- **WORK ORDER**
Only the lines from the one containing "BUZZER1 pin IO: GP28 -> GP5" through the end of the entries are to be copied, exactly and without pictures, please.

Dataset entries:
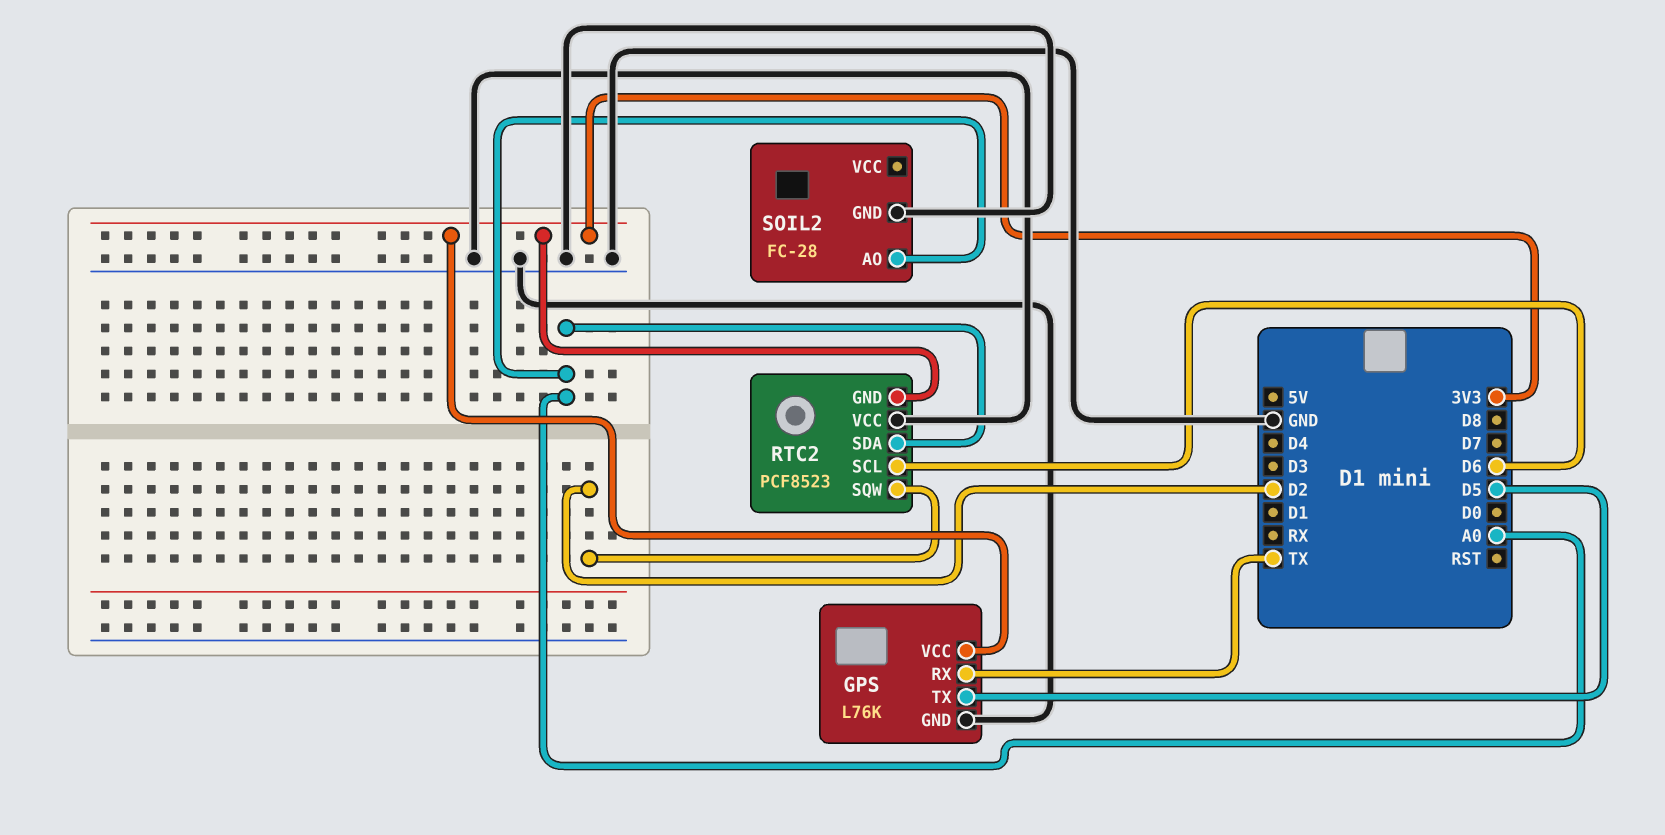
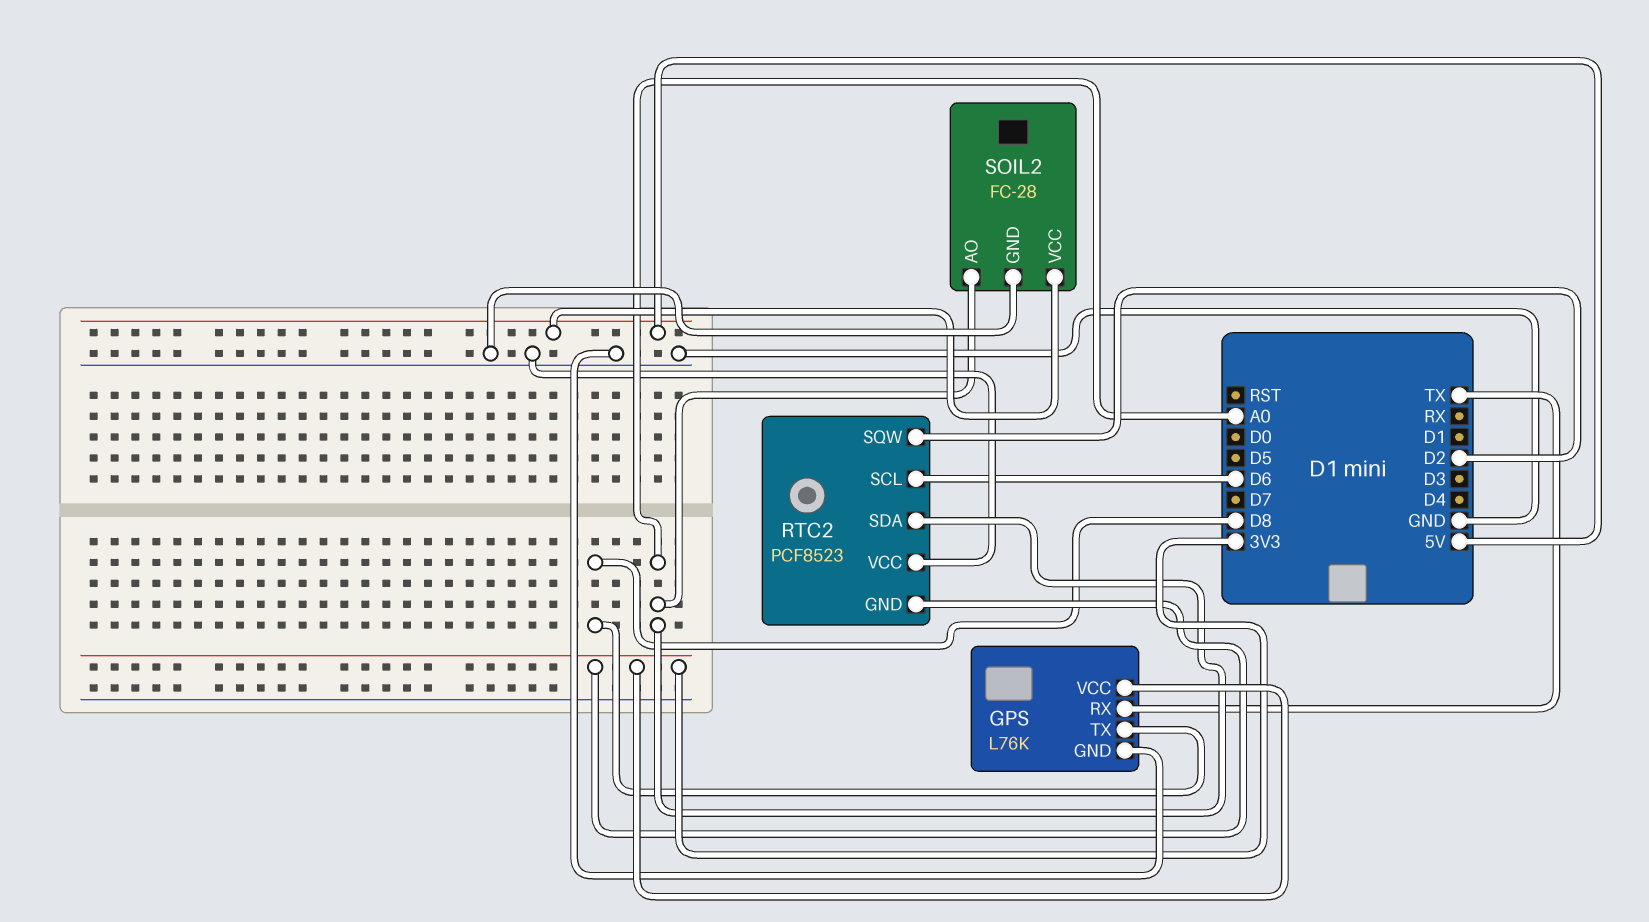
GPS pin TX: D5 -> D8
SOIL2 pin VCC: none -> 5V

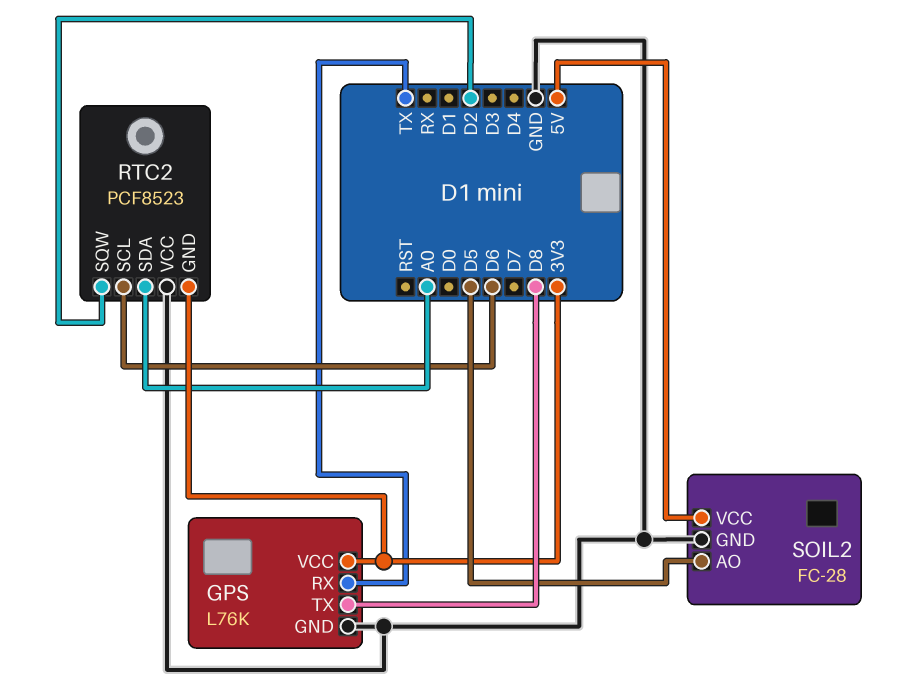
SOIL2 pin AO: A0 -> D5

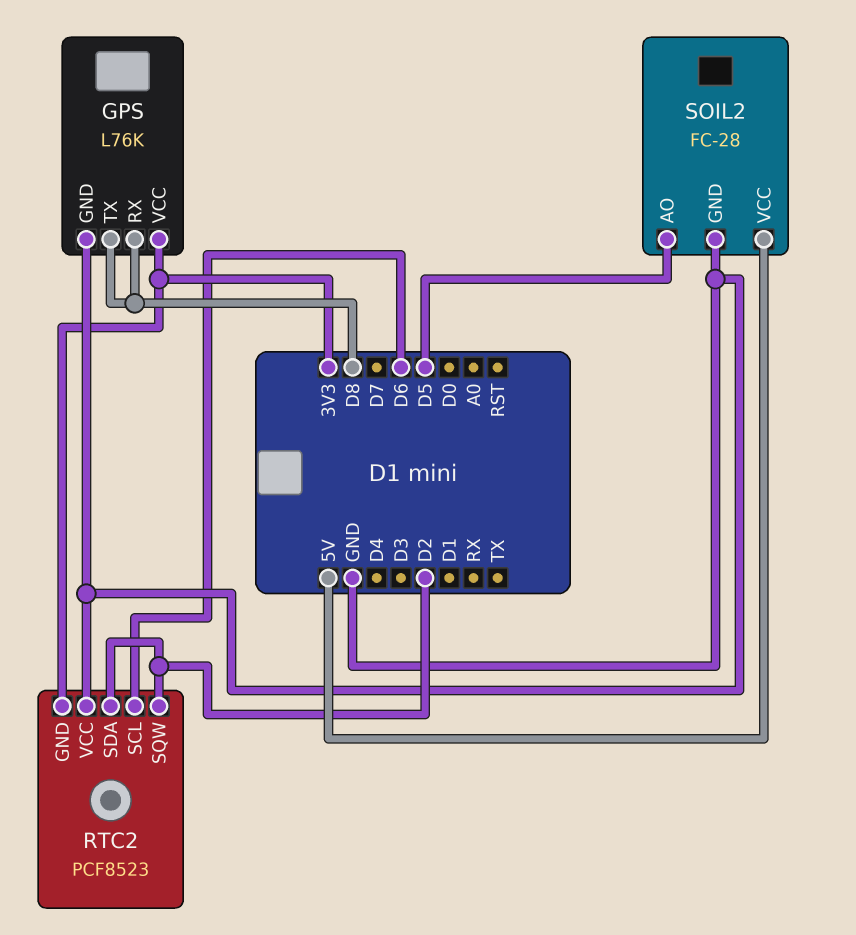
GPS pin RX: TX -> D8
RTC2 pin SDA: A0 -> D2

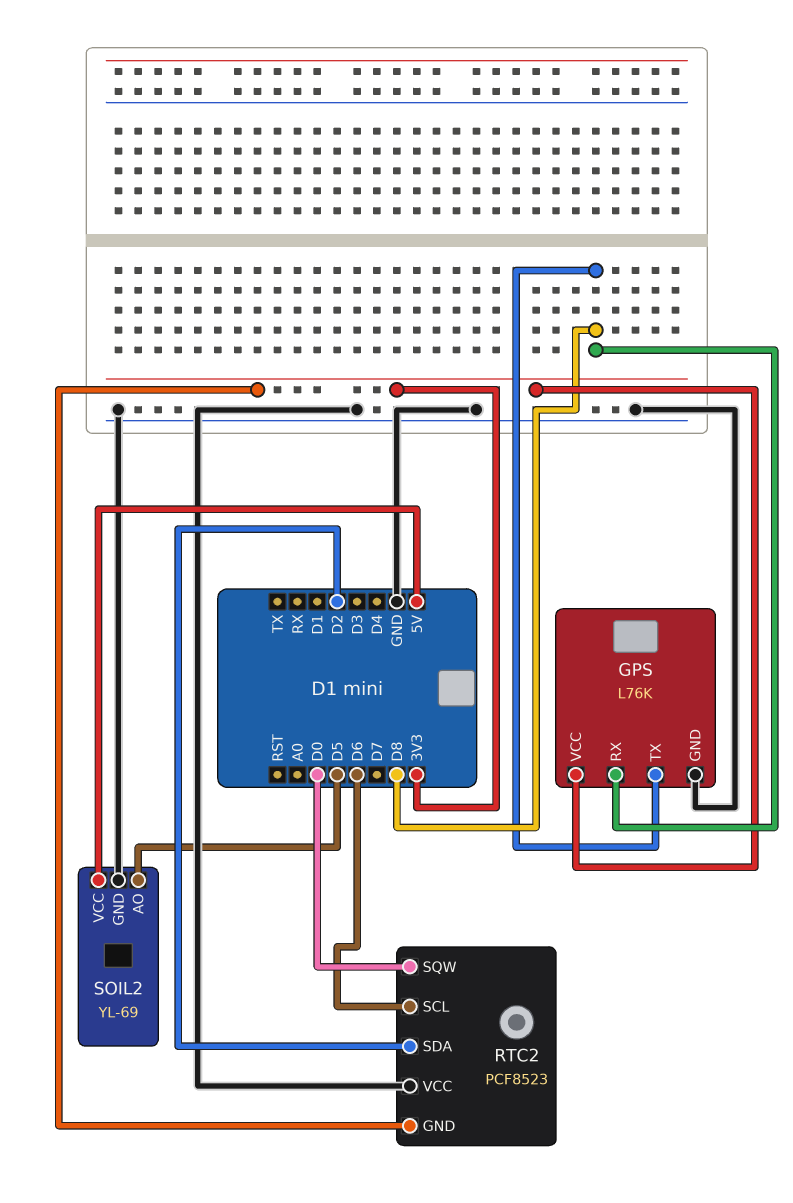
RTC2 pin SQW: D2 -> D0
SOIL2: FC-28 -> YL-69

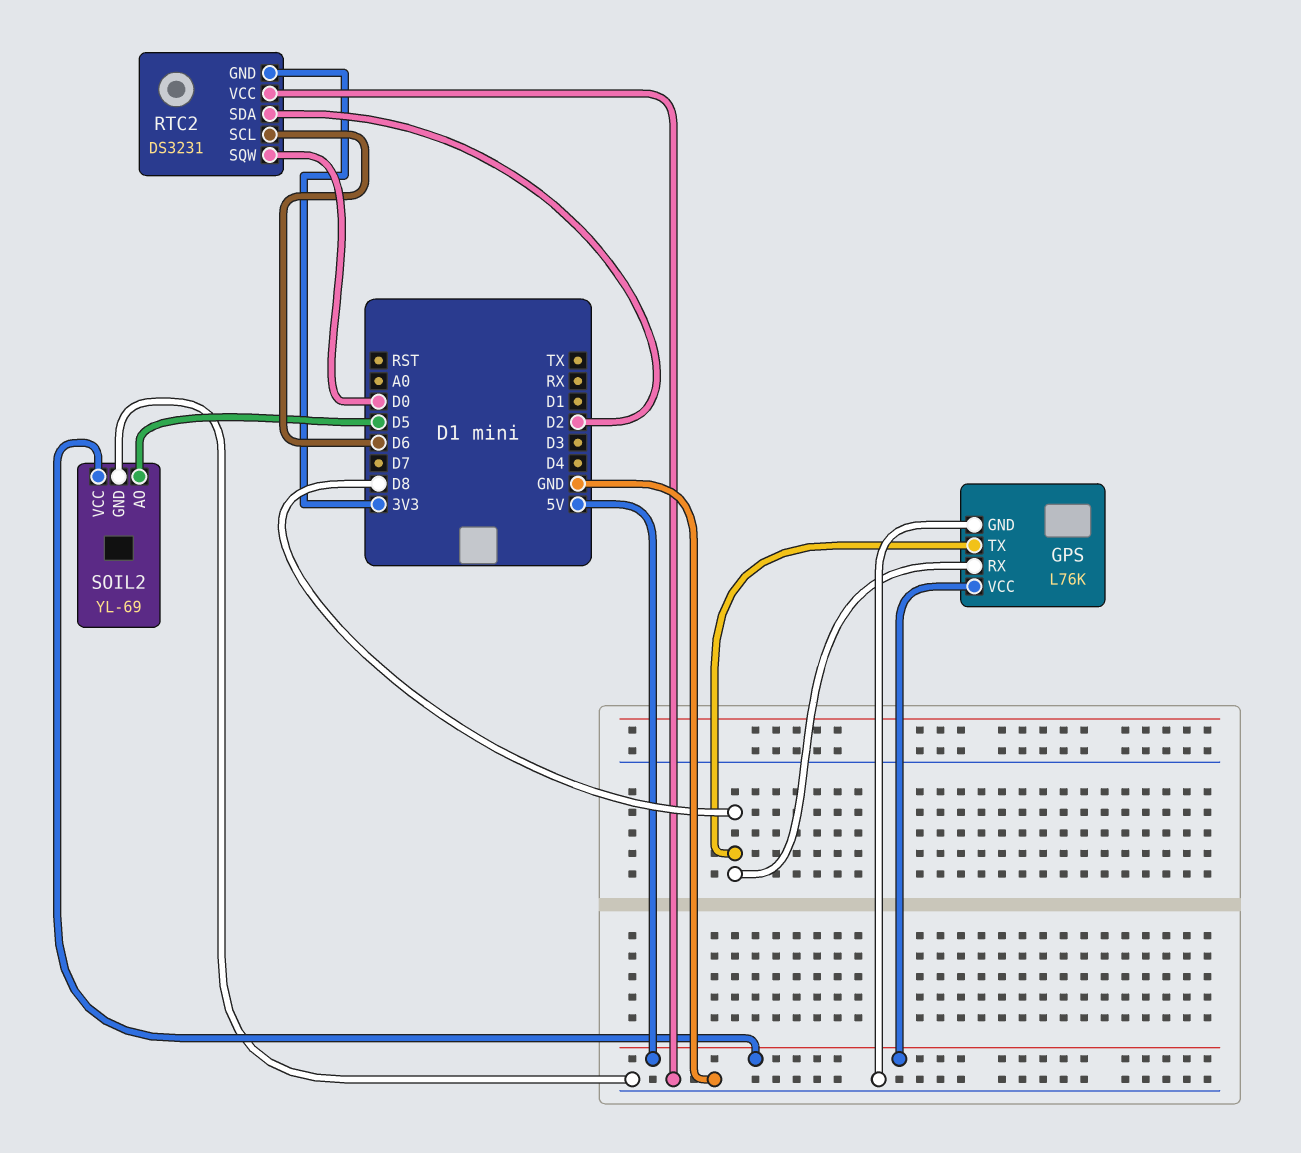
GPS pin VCC: 3V3 -> 5V
RTC2: PCF8523 -> DS3231

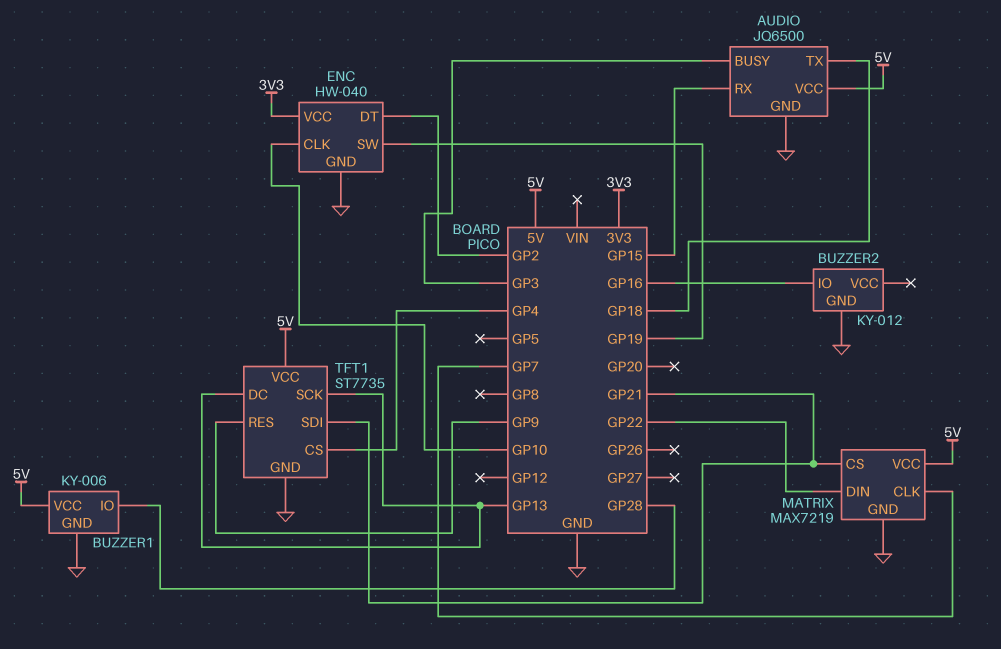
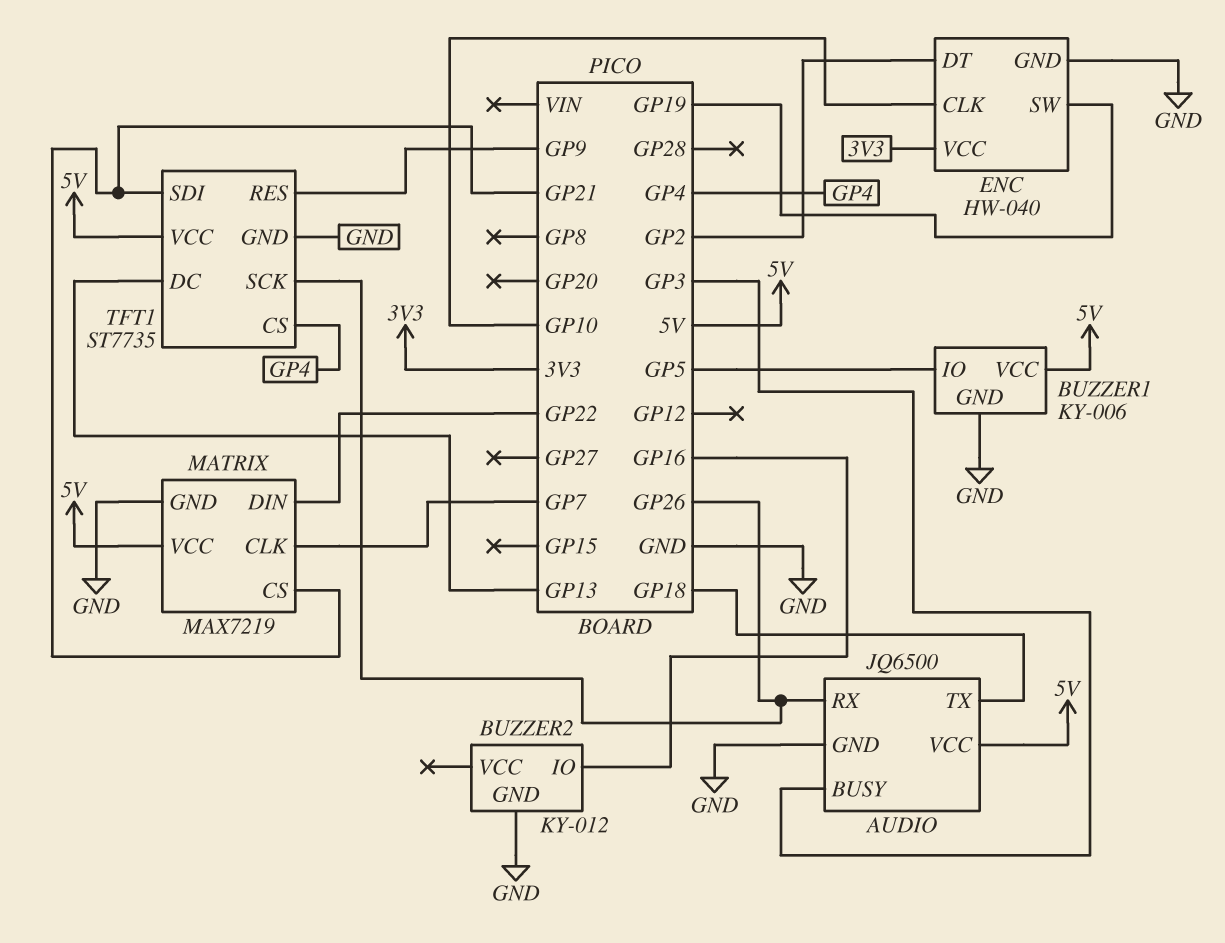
AUDIO pin RX: GP15 -> GP26
BUZZER1 pin IO: GP28 -> GP5
TFT1 pin SCK: GP13 -> GP26

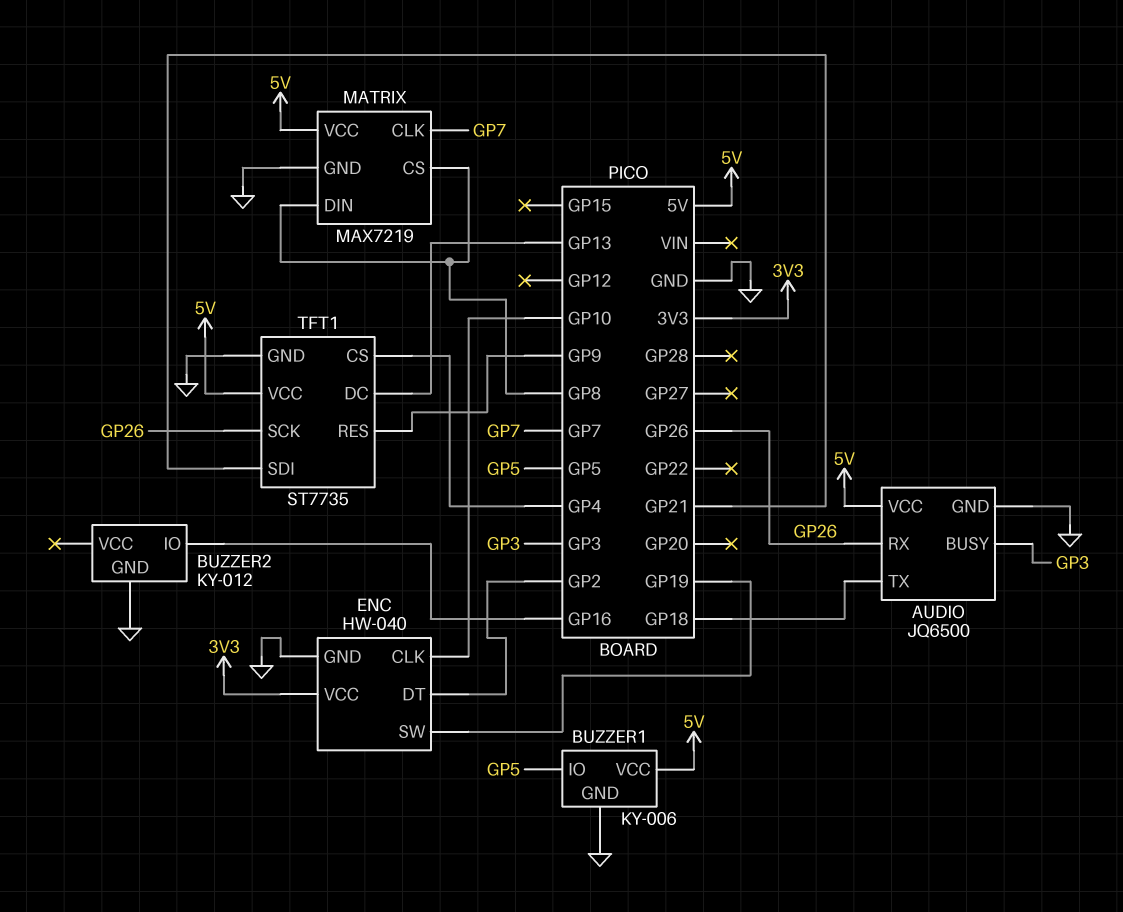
MATRIX pin CS: GP21 -> GP8
MATRIX pin DIN: GP22 -> GP8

- **SOLVED PROBLEM**
BUZZER1 pin IO: GP28 -> GP5
TFT1 pin SCK: GP13 -> GP26

MATRIX pin CS: GP21 -> GP8
MATRIX pin DIN: GP22 -> GP8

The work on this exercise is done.